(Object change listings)

━━━━━━━━━━━━━━━━━━━━

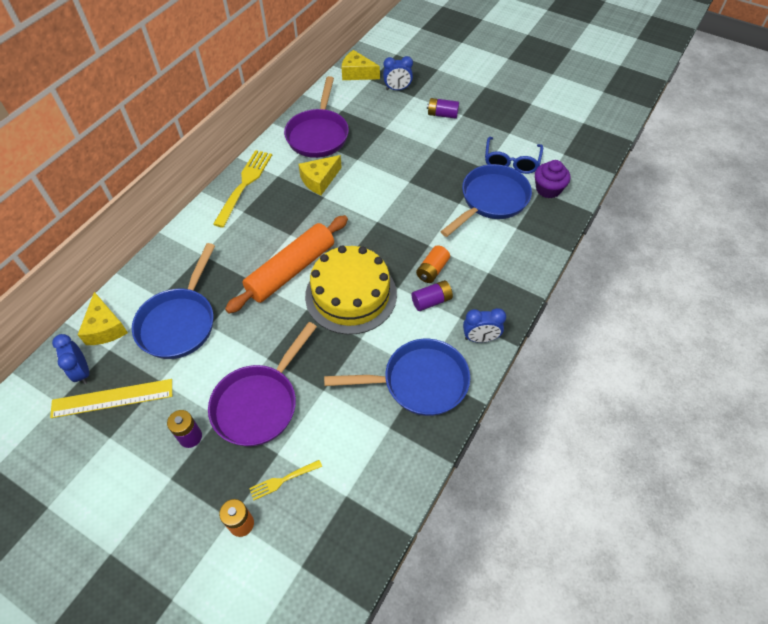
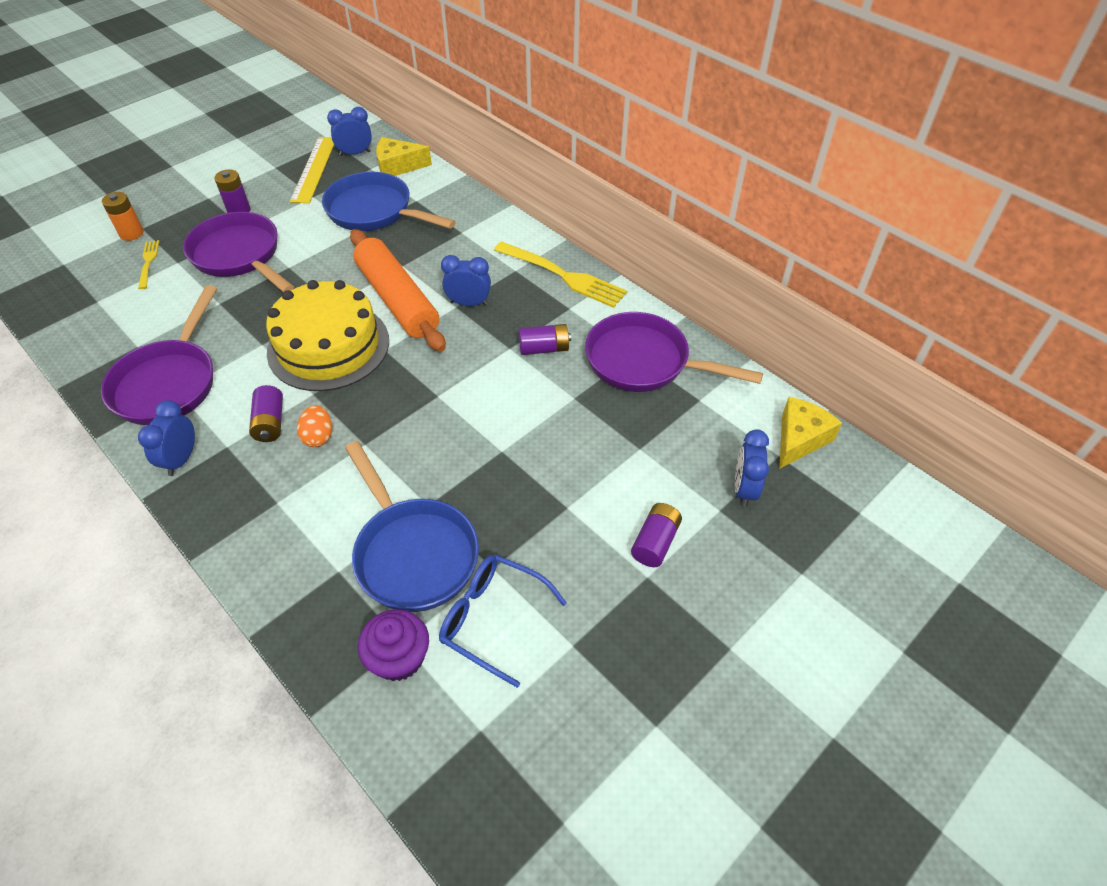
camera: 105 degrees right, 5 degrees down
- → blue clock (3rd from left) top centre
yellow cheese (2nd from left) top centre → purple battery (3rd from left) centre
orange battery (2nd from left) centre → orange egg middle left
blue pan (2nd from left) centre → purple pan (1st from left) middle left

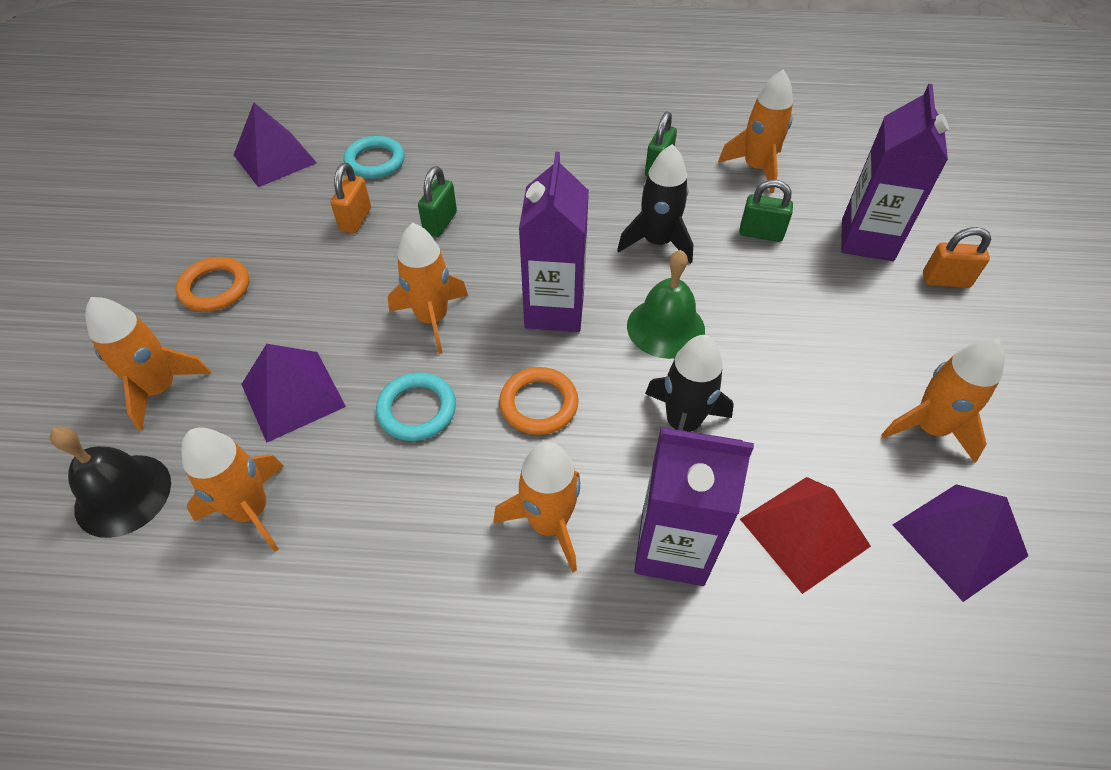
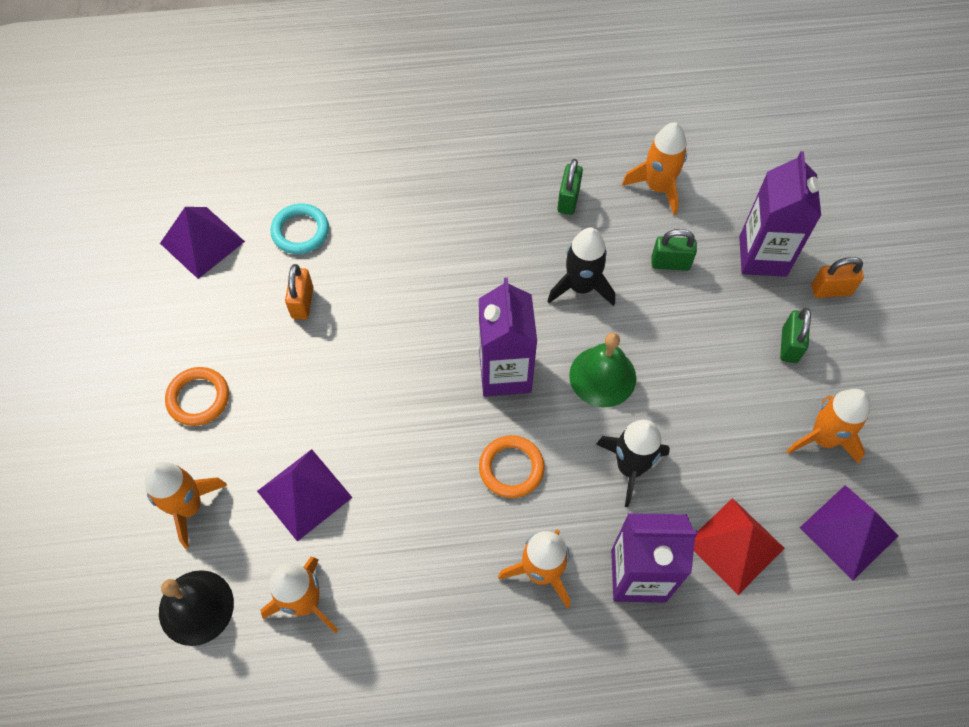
camera: 10 degrees left, 10 degrees up
turquoise ring (2nd from left) centre → -
orange rocket (3rd from left) centre → -
green padlock (1st from left in the first image) top centre → green padlock (3rd from left) middle right, move

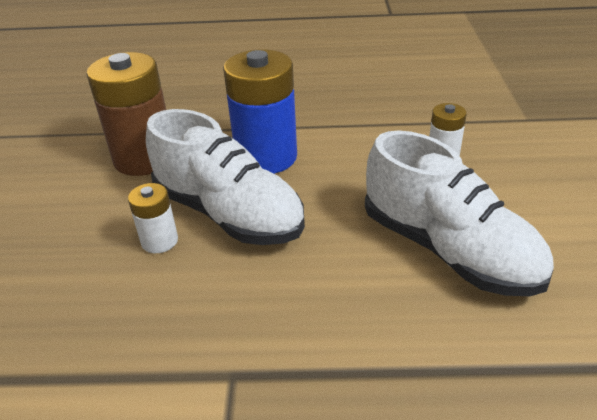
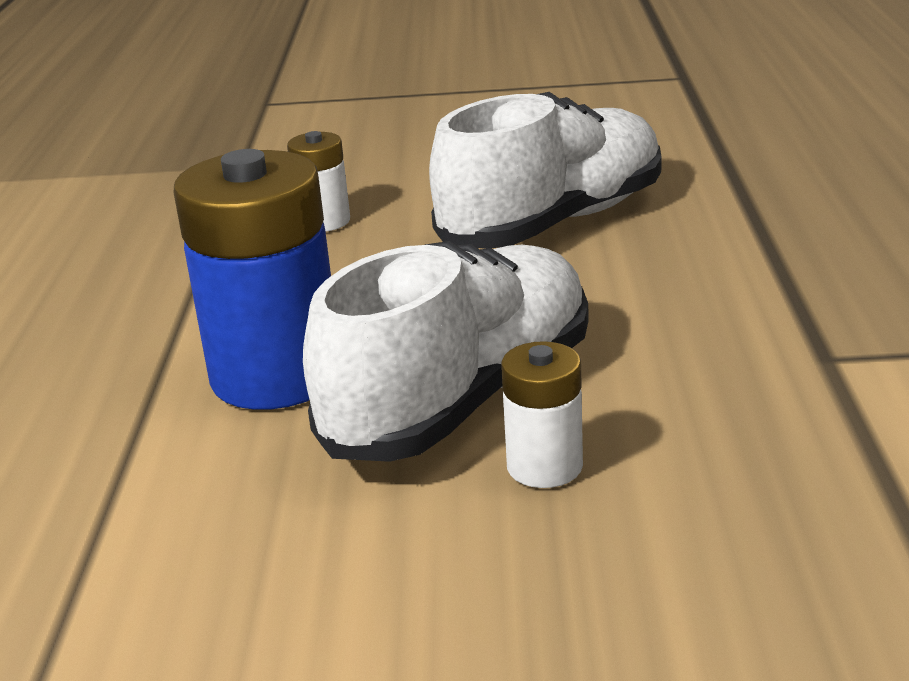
camera: 90 degrees left, 10 degrees down
brown battery top left → -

━━━━━━━━━━━━━━━━━━━━

[EXERCISE BRIEF] Line by line and exactly, reproduce the span from the line with "blue pan (2nd" through the end of the data above, both ends included, with pictures left out.

[EXERCISE OUTPUT]
blue pan (2nd from left) centre → purple pan (1st from left) middle left

camera: 10 degrees left, 10 degrees up
turquoise ring (2nd from left) centre → -
orange rocket (3rd from left) centre → -
green padlock (1st from left in the first image) top centre → green padlock (3rd from left) middle right, move

camera: 90 degrees left, 10 degrees down
brown battery top left → -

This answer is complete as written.